Records for the exercise:

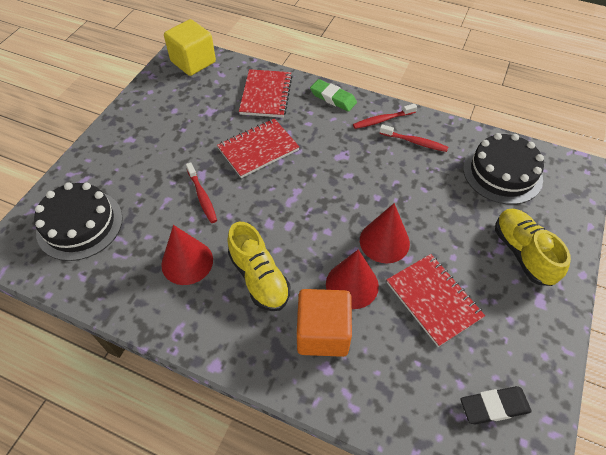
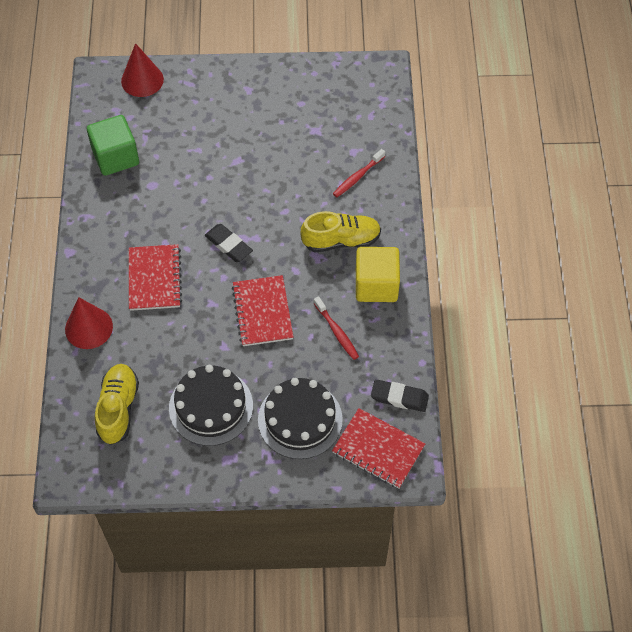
black eraser: 1 -> 2
green cube: 0 -> 1
green eraser: 1 -> 0
orange cube: 1 -> 0
red cone: 3 -> 2
red toothbrush: 3 -> 2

Your goal: Could you repeat the entries word for word, skipping the pictures they contain?

Solution to this task:
black eraser: 1 -> 2
green cube: 0 -> 1
green eraser: 1 -> 0
orange cube: 1 -> 0
red cone: 3 -> 2
red toothbrush: 3 -> 2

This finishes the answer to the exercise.